Material for this exercise →

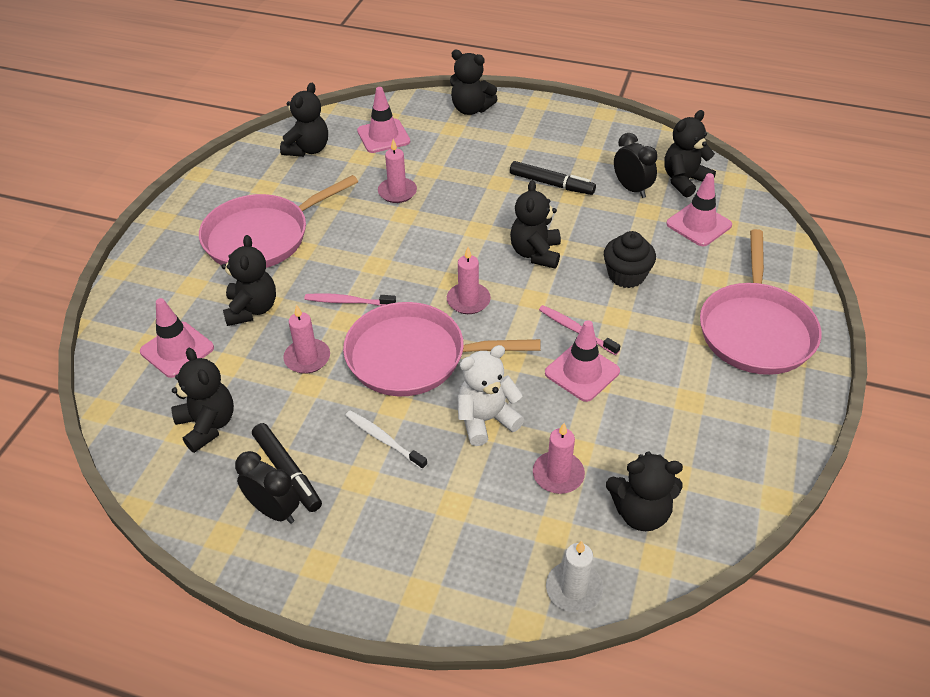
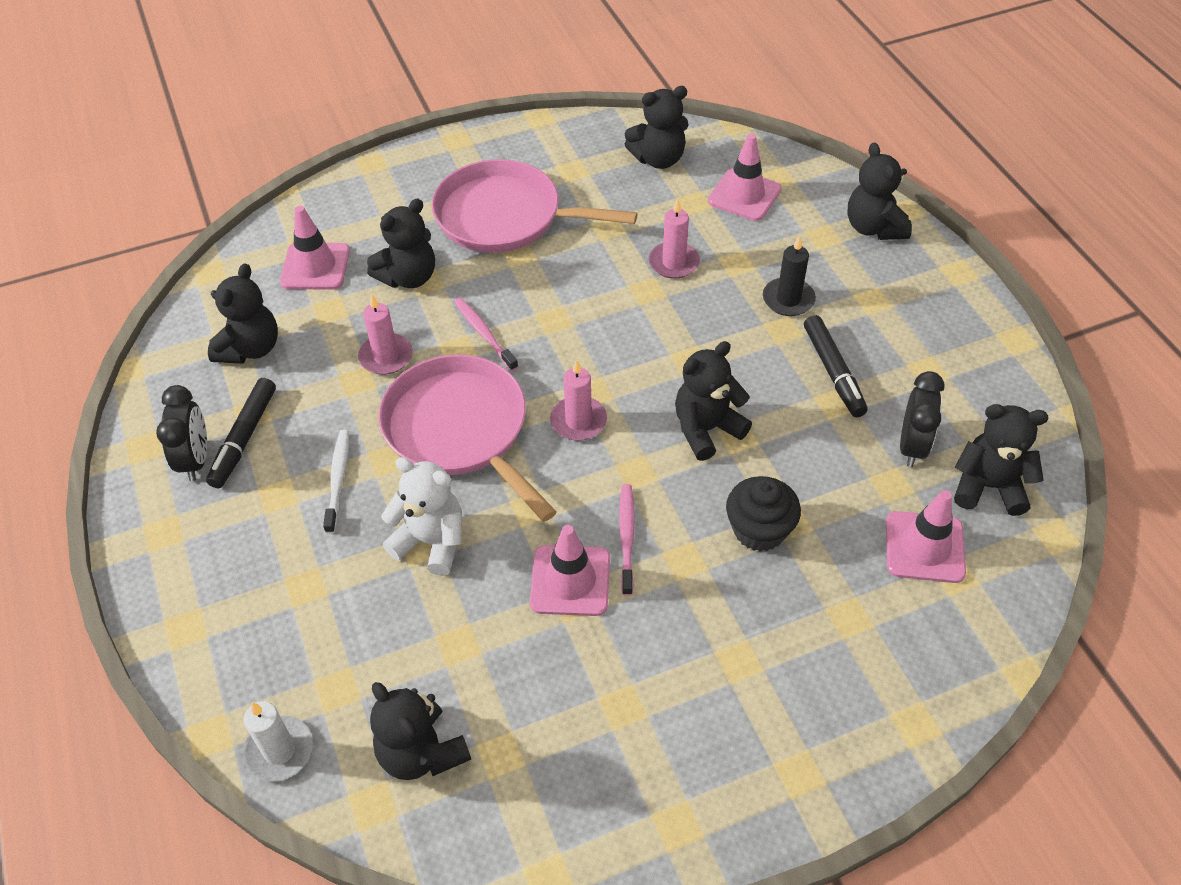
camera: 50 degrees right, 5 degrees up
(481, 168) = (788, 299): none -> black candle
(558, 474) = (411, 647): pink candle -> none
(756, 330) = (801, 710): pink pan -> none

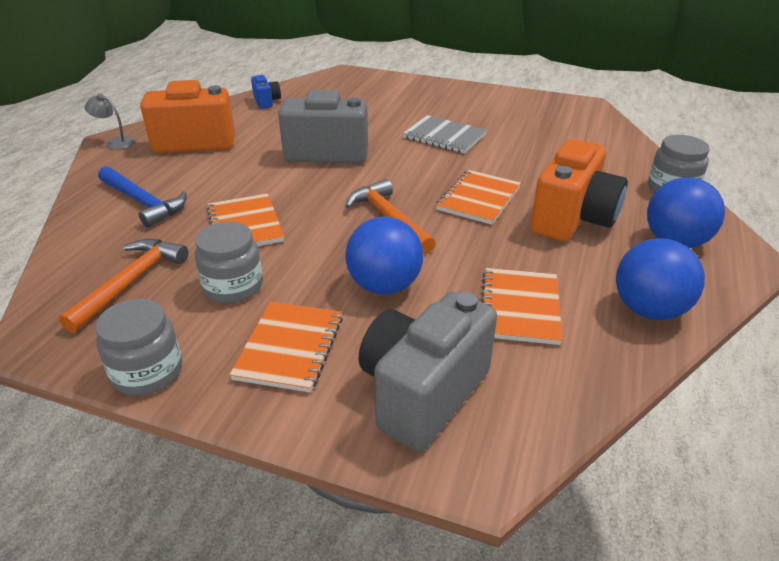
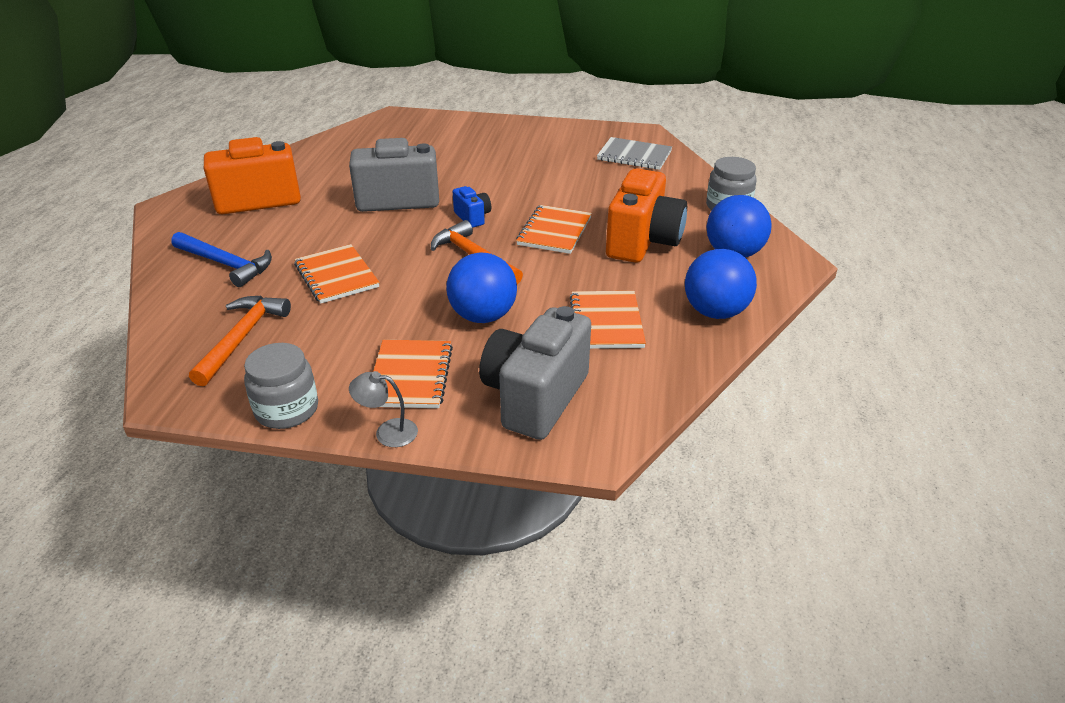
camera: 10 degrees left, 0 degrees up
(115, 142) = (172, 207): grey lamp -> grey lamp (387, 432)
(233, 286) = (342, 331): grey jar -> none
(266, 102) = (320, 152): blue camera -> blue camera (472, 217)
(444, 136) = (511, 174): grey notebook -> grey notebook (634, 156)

* * *

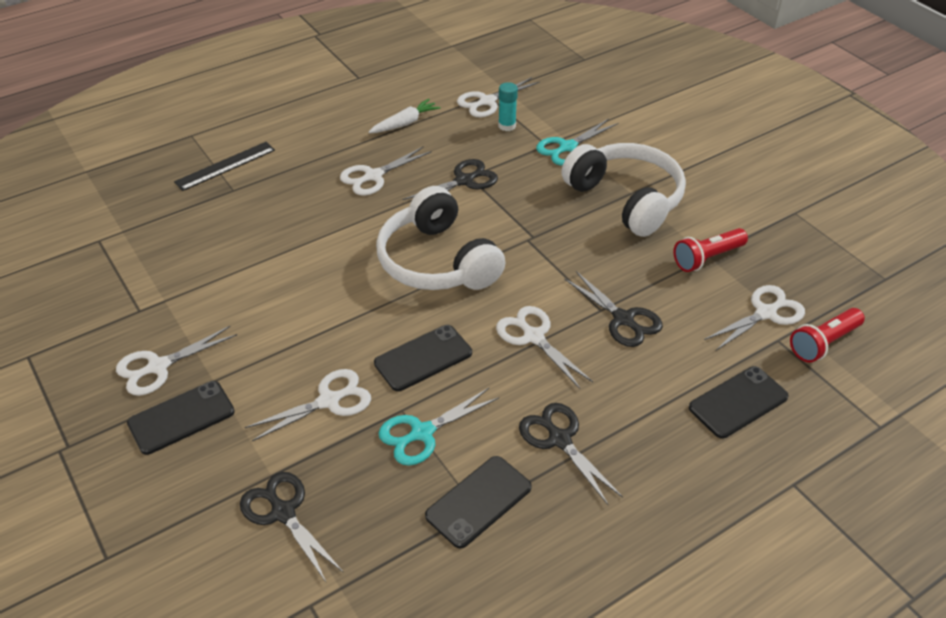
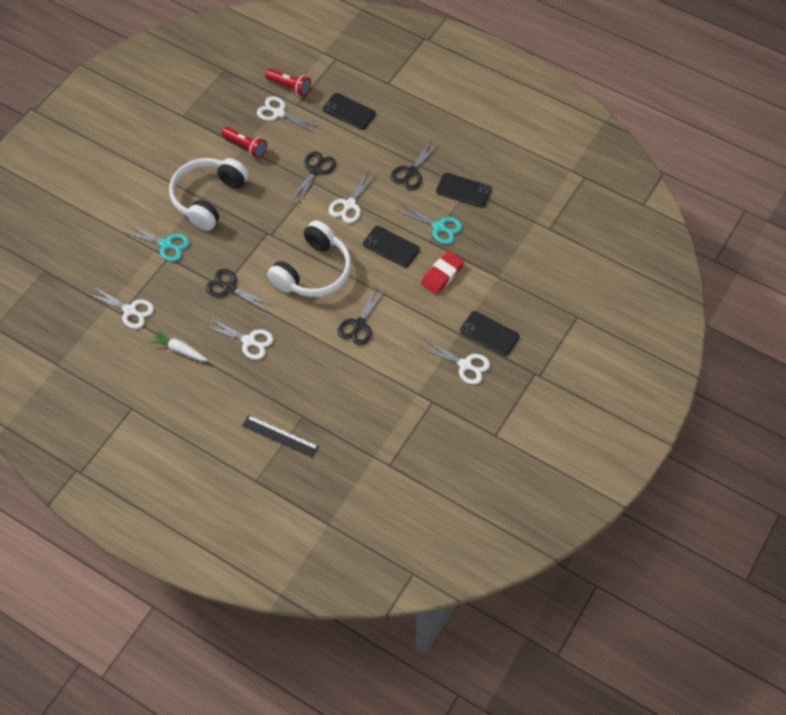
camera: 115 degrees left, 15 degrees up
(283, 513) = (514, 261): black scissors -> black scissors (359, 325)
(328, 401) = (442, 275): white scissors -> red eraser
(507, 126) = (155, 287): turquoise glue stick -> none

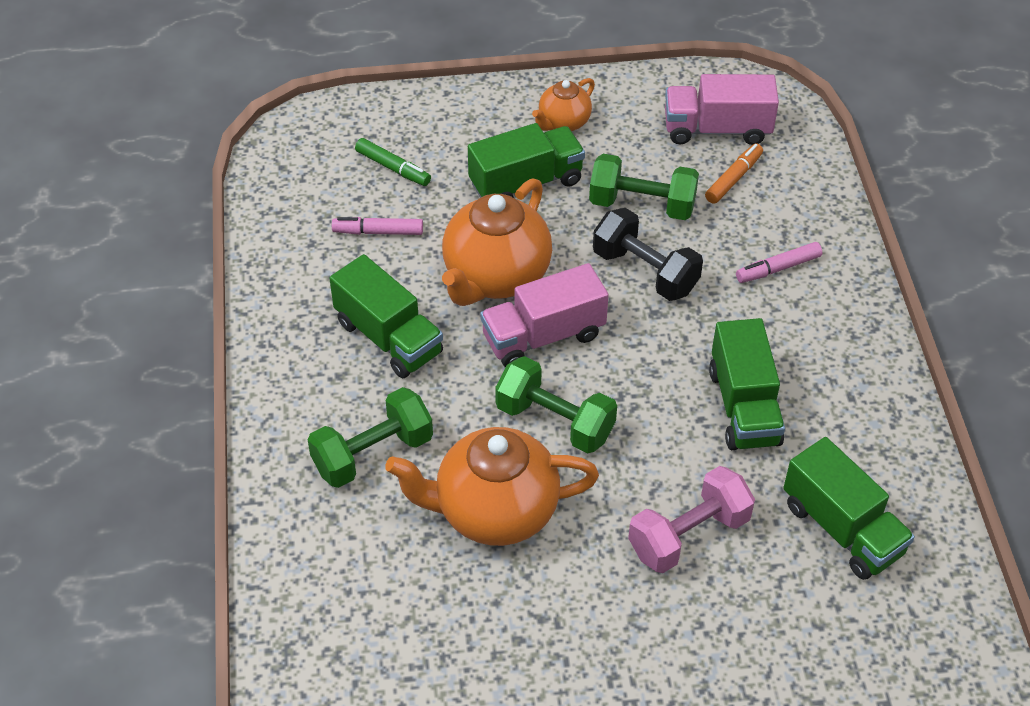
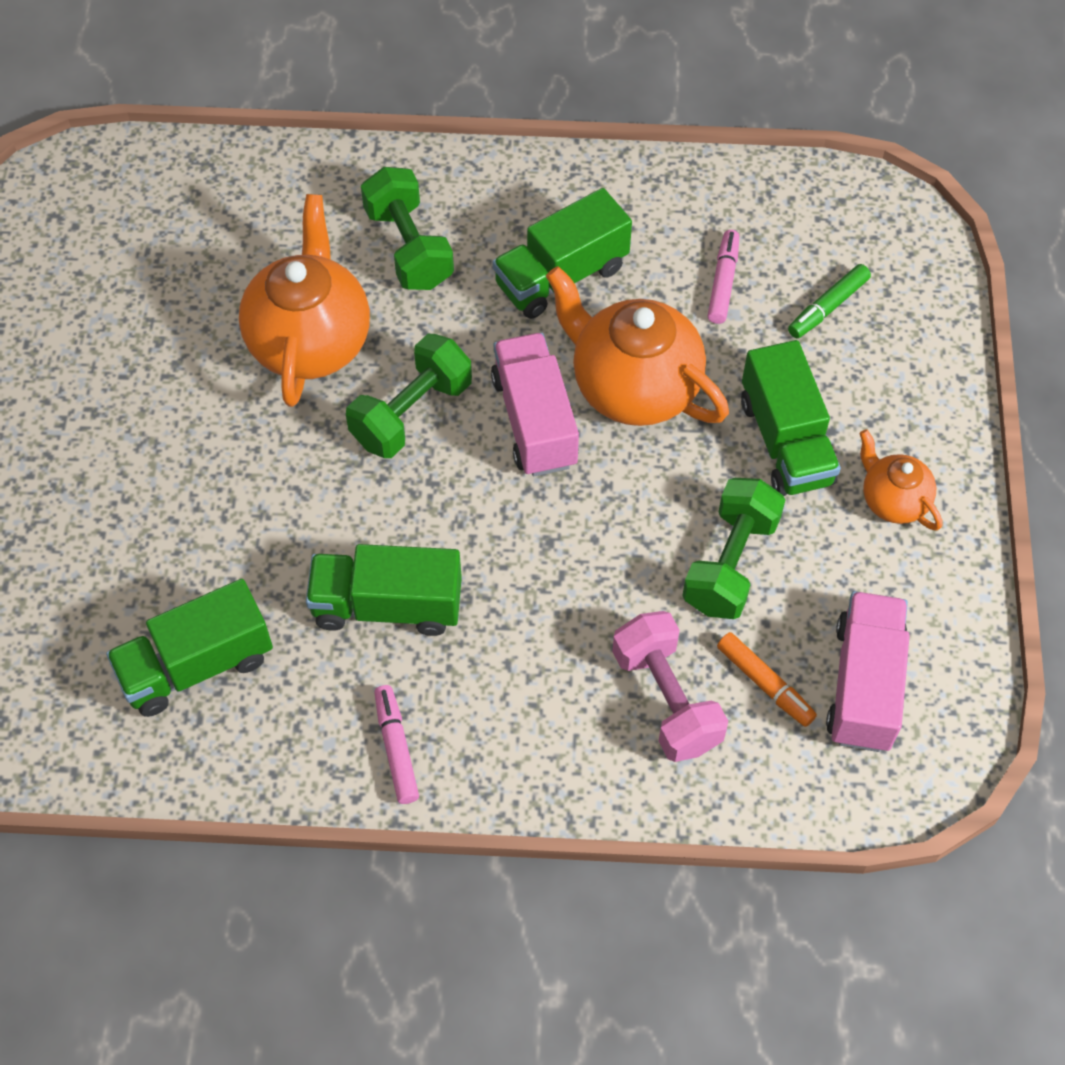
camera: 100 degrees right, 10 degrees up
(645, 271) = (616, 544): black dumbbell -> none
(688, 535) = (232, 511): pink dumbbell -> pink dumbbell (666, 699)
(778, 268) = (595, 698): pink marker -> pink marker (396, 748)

Task to complete → In the material above, find the line containing "camera: 10 degrees left, 0 degrees up" and the line containing "(444, 136) = (511, 174): grey", then write out exactly those two lines and every line between them, and nothing more.

Solution for this task →
camera: 10 degrees left, 0 degrees up
(115, 142) = (172, 207): grey lamp -> grey lamp (387, 432)
(233, 286) = (342, 331): grey jar -> none
(266, 102) = (320, 152): blue camera -> blue camera (472, 217)
(444, 136) = (511, 174): grey notebook -> grey notebook (634, 156)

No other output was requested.